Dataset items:
** begin **

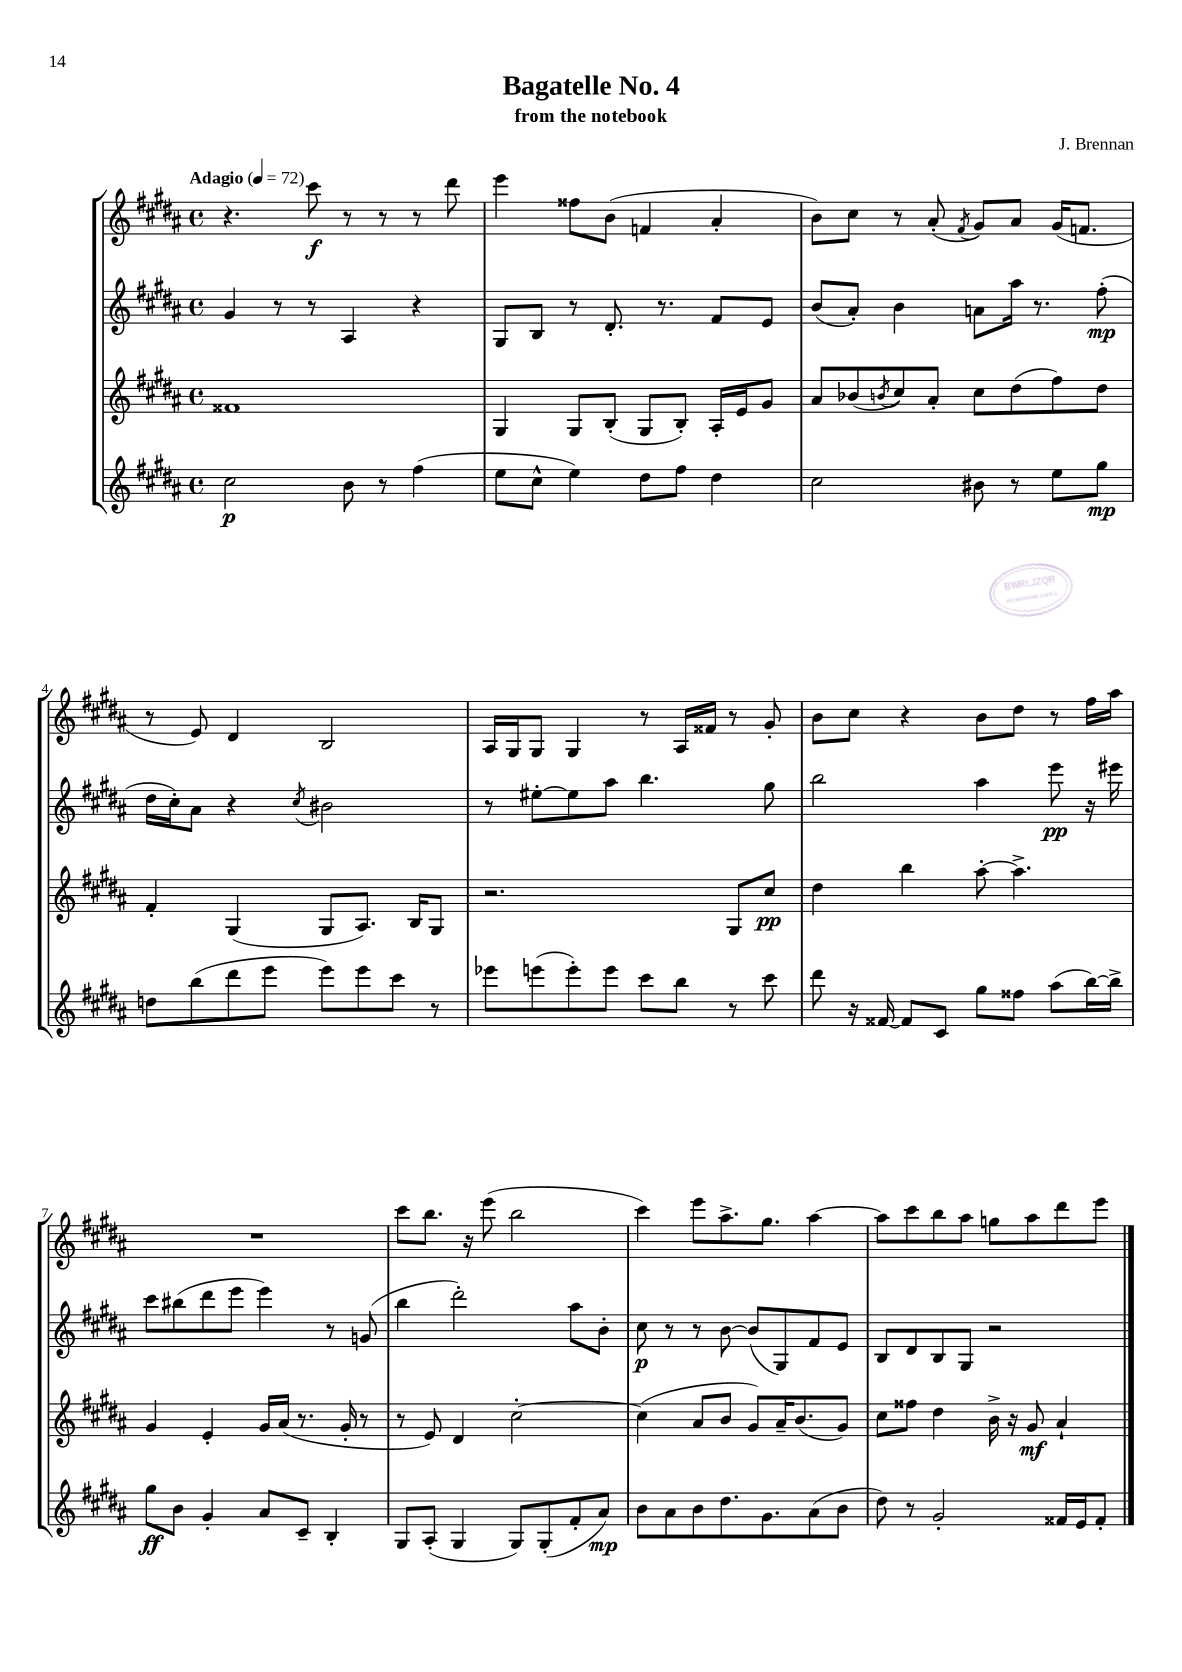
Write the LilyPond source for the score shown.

\header { title = "Bagatelle No. 4" composer = "J. Brennan" subtitle = "from the notebook" }
<<
\new StaffGroup <<
\new Staff = "s0" {
    \clef treble \key b \major \defaultTimeSignature \time 4/4 \tempo "Adagio" 4 = 72
    r4. cis'''8\f r8 r8 r8 dis'''8 |
    e'''4 fisis''8 b'8( f'4 ais'4-. |
    b'8) cis''8 r8 ais'8-.( \acciaccatura { fis'8 } gis'8) ais'8 gis'16( f'8. |
    r8 e'8) dis'4 b2 |
    ais16 gis16 gis8 gis4 r8 ais16 fisis'16 r8 gis'8-. |
    b'8 cis''8 r4 b'8 dis''8 r8 fis''16 ais''16 |
    R1 |
    cis'''8 b''8. r16 e'''8( b''2 |
    cis'''4) e'''8 ais''8.-> gis''8. ais''4~ |
    ais''8 cis'''8 b''8 ais''8 g''8 ais''8 dis'''8 e'''8 \bar "|." |
}
\new Staff = "s1" {
    \clef treble \key b \major \defaultTimeSignature \time 4/4
    gis'4 r8 r8 ais4 r4 |
    gis8 b8 r8 dis'8.-. r8. fis'8 e'8 |
    b'8( ais'8-.) b'4 a'8 ais''16 r8. fis''8-.\mp( |
    dis''16 cis''16-.) ais'8 r4 \acciaccatura { cis''8 } bis'2 |
    r8 eis''8~-. eis''8 ais''8 b''4. gis''8 |
    b''2 ais''4 e'''8\pp r16 eis'''16 |
    cis'''8 bis''8( dis'''8 e'''8 e'''4) r8 g'8( |
    b''4 dis'''2-.) ais''8 b'8-. |
    cis''8\p r8 r8 b'8~ b'8( gis8) fis'8 e'8 |
    b8 dis'8 b8 gis8 r2 \bar "|." |
}
\new Staff = "s2" {
    \clef treble \key b \major \defaultTimeSignature \time 4/4
    fisis'1 |
    gis4 gis8 b8-.( gis8 b8-.) ais16-. e'16 gis'8 |
    ais'8 bes'8( \acciaccatura { b'8 } cis''8) ais'8-. cis''8 dis''8( fis''8) dis''8 |
    fis'4-. gis4( gis8 ais8.) b16 gis8 |
    r2. gis8 cis''8\pp |
    dis''4 b''4 ais''8~-. ais''4.-> |
    gis'4 e'4-. gis'16 ais'16( r8. gis'16-. r8 |
    r8 e'8) dis'4 cis''2~-. |
    cis''4( ais'8 b'8 gis'8) ais'16-- b'8.( gis'8) |
    cis''8 fisis''8 dis''4 b'16-> r16 gis'8\mf ais'4-! \bar "|." |
}
\new Staff = "s3" {
    \clef treble \key b \major \defaultTimeSignature \time 4/4
    cis''2\p b'8 r8 fis''4( |
    e''8 cis''8-^ e''4) dis''8 fis''8 dis''4 |
    cis''2 bis'8 r8 e''8 gis''8\mp |
    d''8 b''8( dis'''8 e'''8 e'''8) e'''8 cis'''8 r8 |
    ees'''8 e'''8( e'''8-.) e'''8 cis'''8 b''8 r8 cis'''8 |
    dis'''8 r16 fisis'16~ fisis'8 cis'8 gis''8 fisis''8 ais''8( b''16~) b''16-> |
    gis''8\ff b'8 gis'4-. ais'8 cis'8-- b4-. |
    gis8 ais8-.( gis4 gis8) gis8-.( fis'8-. ais'8\mp) |
    b'8 ais'8 b'8 dis''8. gis'8. ais'8( b'8 |
    dis''8) r8 gis'2-. fisis'16 e'16 fisis'8-. \bar "|." |
}
>>
>>
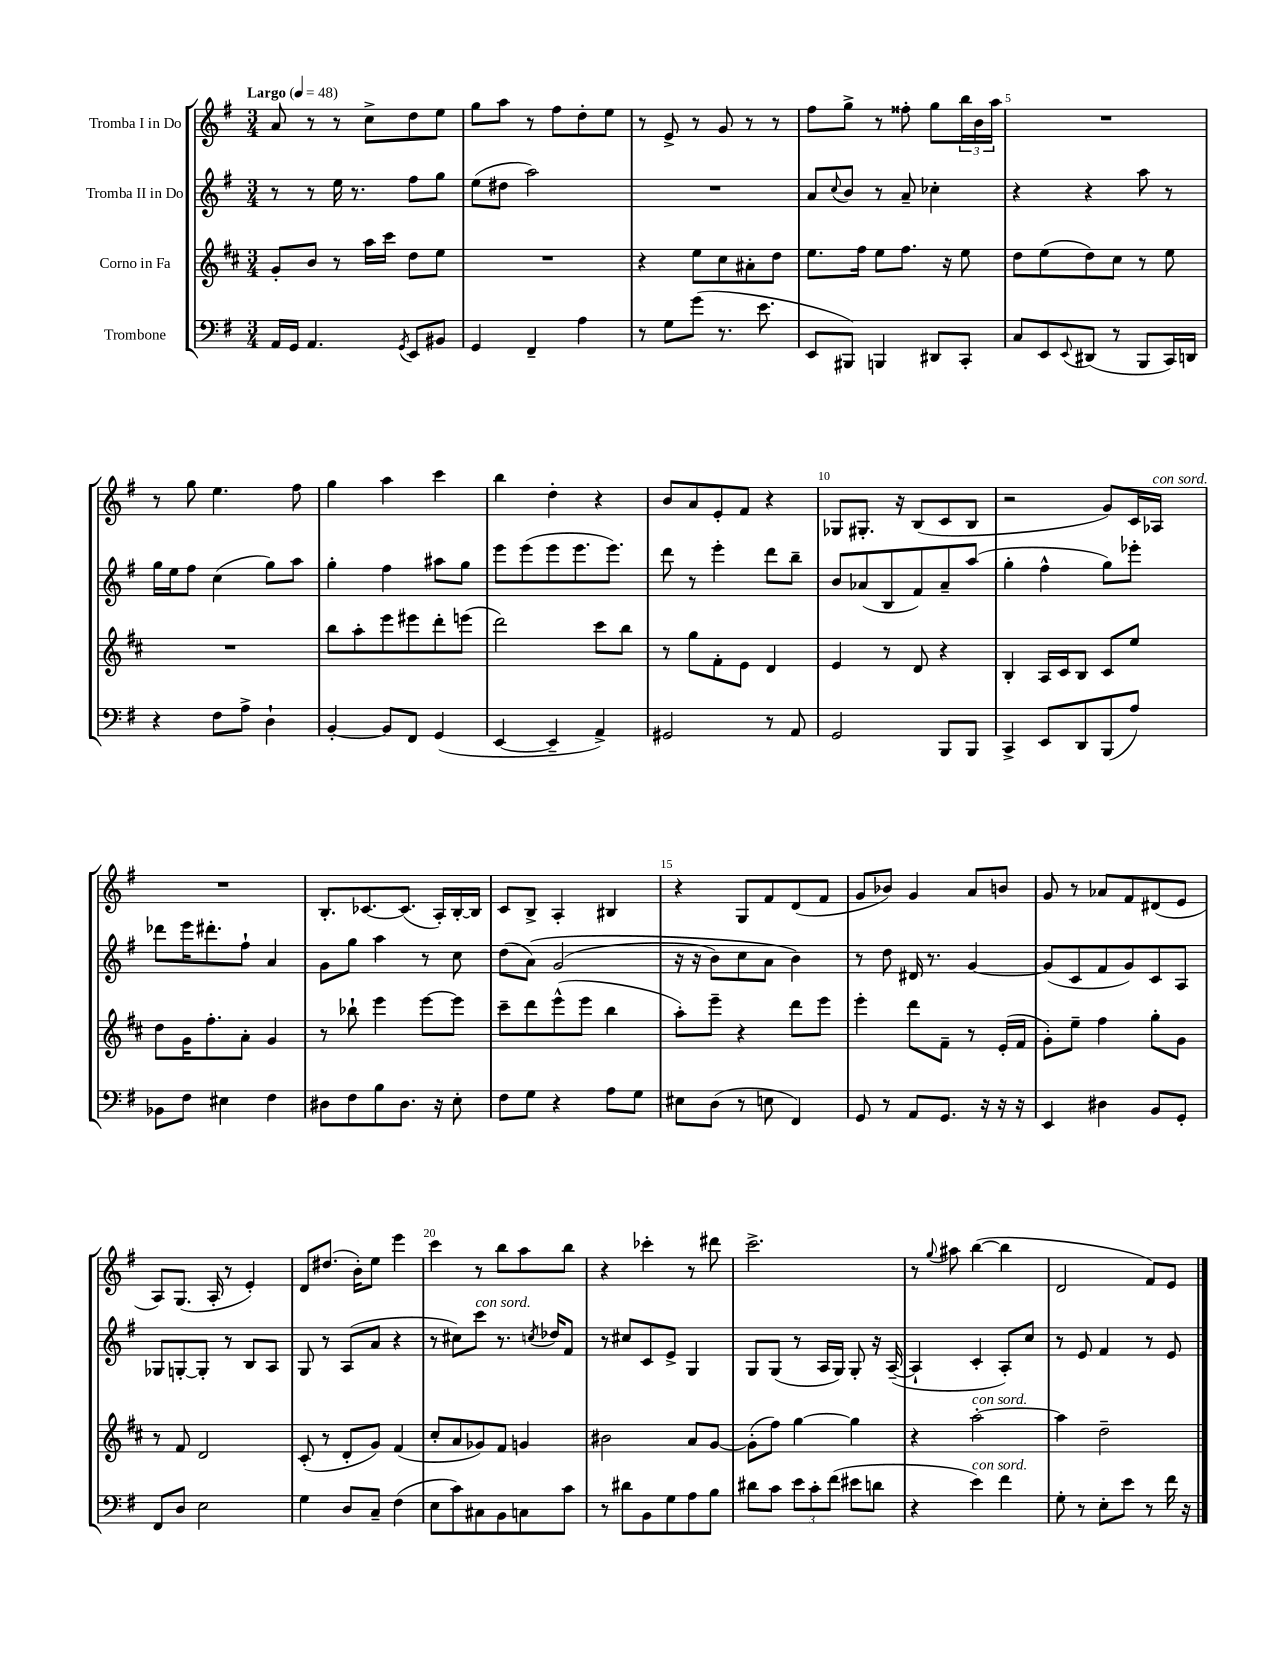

** end **

Exercise task: Extract every line from the items above that contains the string "acciaccatura", matching case exactly.

Exercise result:
    b'8) cis''8 r8 ais'8-.( \acciaccatura { fis'8 } gis'8) ais'8 gis'16( f'8. |
    dis''16 cis''16-.) ais'8 r4 \acciaccatura { cis''8 } bis'2 |
    ais'8 bes'8( \acciaccatura { b'8 } cis''8) ais'8-. cis''8 dis''8( fis''8) dis''8 |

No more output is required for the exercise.